> ACTION ITEM:
Go through the material below, noting each line where the string "grey" appears, and give only the total.

> RECORDS SUPPLIED:
::::::::

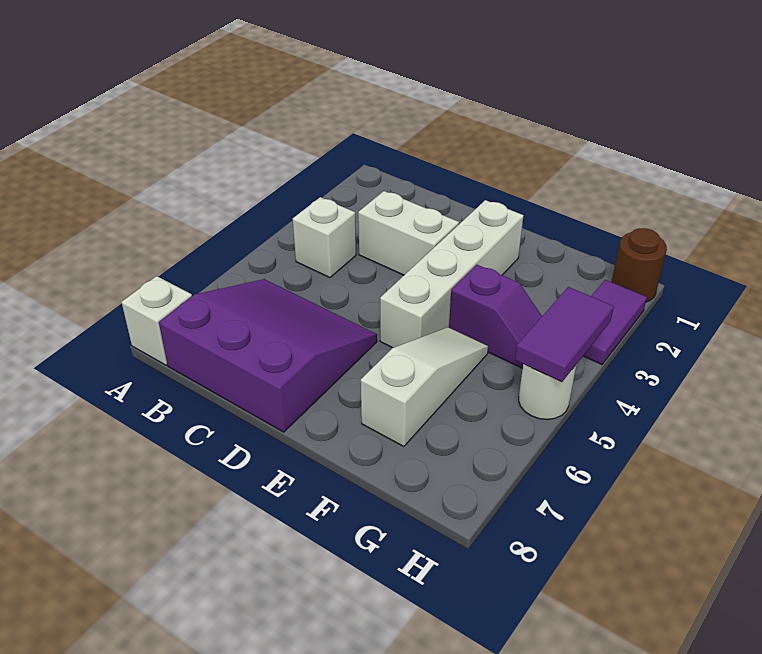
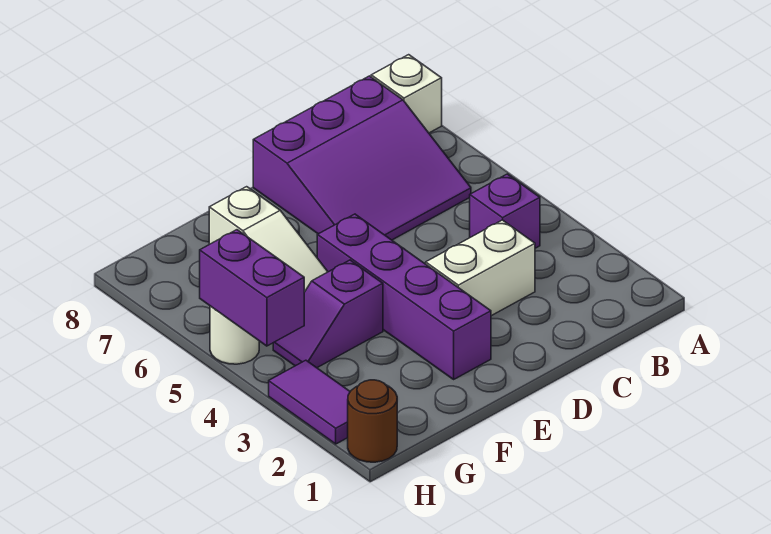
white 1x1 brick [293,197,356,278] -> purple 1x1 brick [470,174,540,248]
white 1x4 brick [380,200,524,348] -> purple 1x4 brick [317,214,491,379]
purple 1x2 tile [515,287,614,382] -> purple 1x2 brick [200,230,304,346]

::::::::

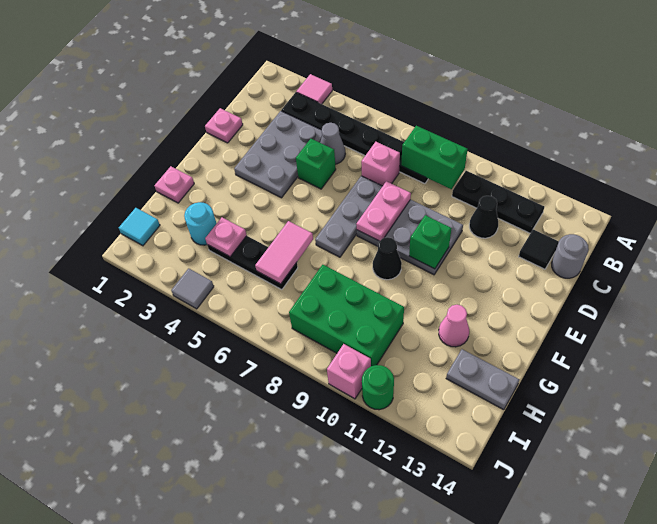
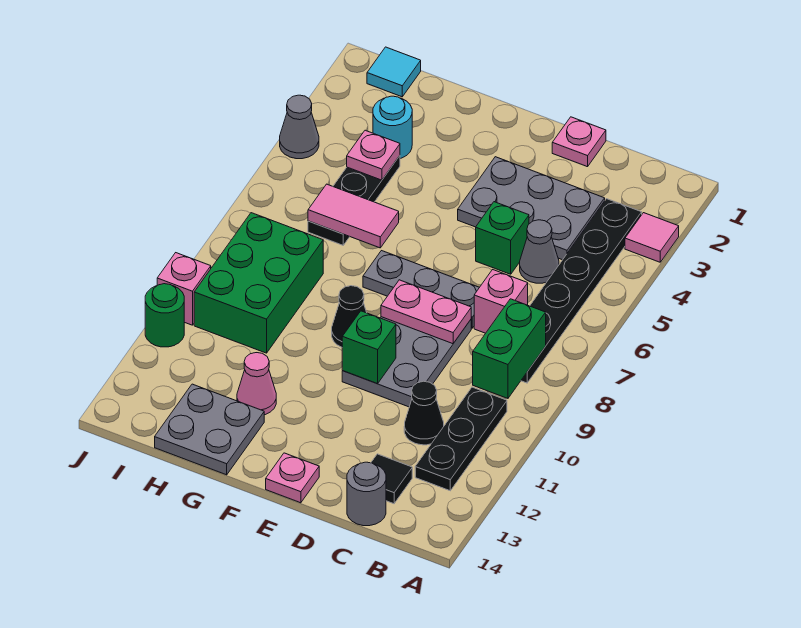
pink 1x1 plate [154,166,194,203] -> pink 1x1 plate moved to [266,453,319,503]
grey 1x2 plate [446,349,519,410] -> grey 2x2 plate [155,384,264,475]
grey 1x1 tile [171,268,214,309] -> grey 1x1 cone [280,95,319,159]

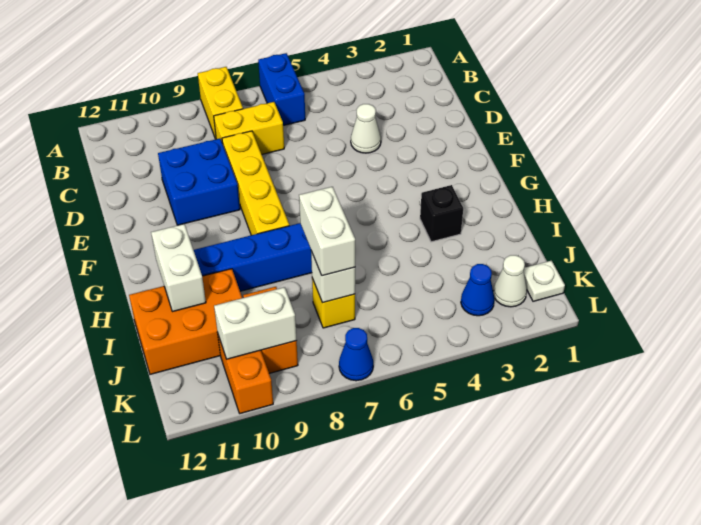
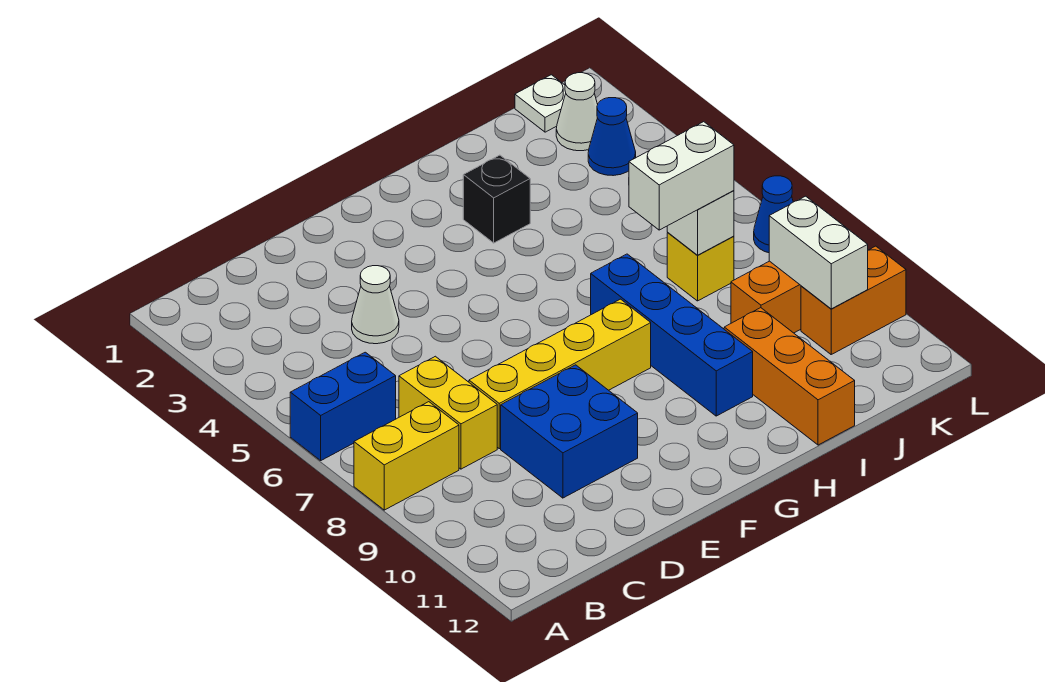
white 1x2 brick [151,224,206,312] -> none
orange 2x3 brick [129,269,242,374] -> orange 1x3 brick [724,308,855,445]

::::::::

> EXERCISE SOLUTION:
2